(Object tracking records)
■ ■ ■ ■

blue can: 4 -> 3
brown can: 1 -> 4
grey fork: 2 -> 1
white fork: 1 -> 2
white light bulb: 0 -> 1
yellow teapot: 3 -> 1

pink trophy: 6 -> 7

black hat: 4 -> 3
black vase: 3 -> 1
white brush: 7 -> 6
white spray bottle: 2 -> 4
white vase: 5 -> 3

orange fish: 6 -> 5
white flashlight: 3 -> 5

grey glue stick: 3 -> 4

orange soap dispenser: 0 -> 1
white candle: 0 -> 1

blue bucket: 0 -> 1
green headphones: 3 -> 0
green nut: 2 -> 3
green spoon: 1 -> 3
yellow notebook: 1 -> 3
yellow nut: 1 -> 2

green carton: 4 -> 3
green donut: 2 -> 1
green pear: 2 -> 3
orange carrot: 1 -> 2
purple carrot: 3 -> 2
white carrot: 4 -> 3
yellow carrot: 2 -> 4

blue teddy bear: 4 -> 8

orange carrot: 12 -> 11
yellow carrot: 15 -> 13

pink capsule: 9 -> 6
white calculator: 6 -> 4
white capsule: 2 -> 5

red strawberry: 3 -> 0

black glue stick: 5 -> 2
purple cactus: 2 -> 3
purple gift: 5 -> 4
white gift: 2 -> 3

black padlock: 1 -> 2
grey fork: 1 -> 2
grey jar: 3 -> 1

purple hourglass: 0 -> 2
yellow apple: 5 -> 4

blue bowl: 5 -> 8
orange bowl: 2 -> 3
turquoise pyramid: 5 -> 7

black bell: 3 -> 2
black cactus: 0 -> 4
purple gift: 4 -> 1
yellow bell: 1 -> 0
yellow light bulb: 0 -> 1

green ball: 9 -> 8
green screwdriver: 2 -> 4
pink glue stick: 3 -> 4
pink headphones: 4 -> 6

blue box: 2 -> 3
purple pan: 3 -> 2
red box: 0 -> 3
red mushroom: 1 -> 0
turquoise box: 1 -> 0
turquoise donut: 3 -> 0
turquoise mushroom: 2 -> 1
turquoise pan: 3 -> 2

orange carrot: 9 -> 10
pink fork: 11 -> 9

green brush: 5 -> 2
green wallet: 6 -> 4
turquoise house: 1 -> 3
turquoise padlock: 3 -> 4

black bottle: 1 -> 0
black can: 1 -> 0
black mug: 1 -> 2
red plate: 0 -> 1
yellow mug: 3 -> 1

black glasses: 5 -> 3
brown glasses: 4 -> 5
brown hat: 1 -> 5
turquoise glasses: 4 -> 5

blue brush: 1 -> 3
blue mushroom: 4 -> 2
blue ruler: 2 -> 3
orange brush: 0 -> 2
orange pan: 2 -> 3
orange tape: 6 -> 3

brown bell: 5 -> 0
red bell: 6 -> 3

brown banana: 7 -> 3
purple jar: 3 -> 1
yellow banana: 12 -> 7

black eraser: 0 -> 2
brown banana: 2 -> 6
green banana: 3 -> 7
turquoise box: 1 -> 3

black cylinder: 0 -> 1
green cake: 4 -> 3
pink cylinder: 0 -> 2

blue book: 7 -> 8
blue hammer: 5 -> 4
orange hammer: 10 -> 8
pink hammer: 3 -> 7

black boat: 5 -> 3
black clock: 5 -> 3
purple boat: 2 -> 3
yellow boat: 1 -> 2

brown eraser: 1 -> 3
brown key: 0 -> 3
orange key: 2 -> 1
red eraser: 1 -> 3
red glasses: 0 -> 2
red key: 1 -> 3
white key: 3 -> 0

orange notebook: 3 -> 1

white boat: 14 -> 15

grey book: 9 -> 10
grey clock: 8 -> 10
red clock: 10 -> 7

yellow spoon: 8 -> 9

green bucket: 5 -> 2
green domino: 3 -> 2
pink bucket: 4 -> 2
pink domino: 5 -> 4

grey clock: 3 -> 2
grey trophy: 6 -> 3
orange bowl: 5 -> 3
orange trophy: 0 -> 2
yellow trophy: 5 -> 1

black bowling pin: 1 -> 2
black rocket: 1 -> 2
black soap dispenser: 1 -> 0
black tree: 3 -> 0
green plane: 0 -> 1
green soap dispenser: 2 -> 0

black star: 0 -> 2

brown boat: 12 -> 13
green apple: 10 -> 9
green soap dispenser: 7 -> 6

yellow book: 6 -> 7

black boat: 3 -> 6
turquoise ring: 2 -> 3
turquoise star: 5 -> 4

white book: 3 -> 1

■ ■ ■ ■

Starting with the line above that holds "green pear: 2 -> 3" and stopping with the line that holds "red mushroom: 1 -> 0", reproduce each line exactly, omitting all other lines.

green pear: 2 -> 3
orange carrot: 1 -> 2
purple carrot: 3 -> 2
white carrot: 4 -> 3
yellow carrot: 2 -> 4

blue teddy bear: 4 -> 8

orange carrot: 12 -> 11
yellow carrot: 15 -> 13

pink capsule: 9 -> 6
white calculator: 6 -> 4
white capsule: 2 -> 5

red strawberry: 3 -> 0

black glue stick: 5 -> 2
purple cactus: 2 -> 3
purple gift: 5 -> 4
white gift: 2 -> 3

black padlock: 1 -> 2
grey fork: 1 -> 2
grey jar: 3 -> 1

purple hourglass: 0 -> 2
yellow apple: 5 -> 4

blue bowl: 5 -> 8
orange bowl: 2 -> 3
turquoise pyramid: 5 -> 7

black bell: 3 -> 2
black cactus: 0 -> 4
purple gift: 4 -> 1
yellow bell: 1 -> 0
yellow light bulb: 0 -> 1

green ball: 9 -> 8
green screwdriver: 2 -> 4
pink glue stick: 3 -> 4
pink headphones: 4 -> 6

blue box: 2 -> 3
purple pan: 3 -> 2
red box: 0 -> 3
red mushroom: 1 -> 0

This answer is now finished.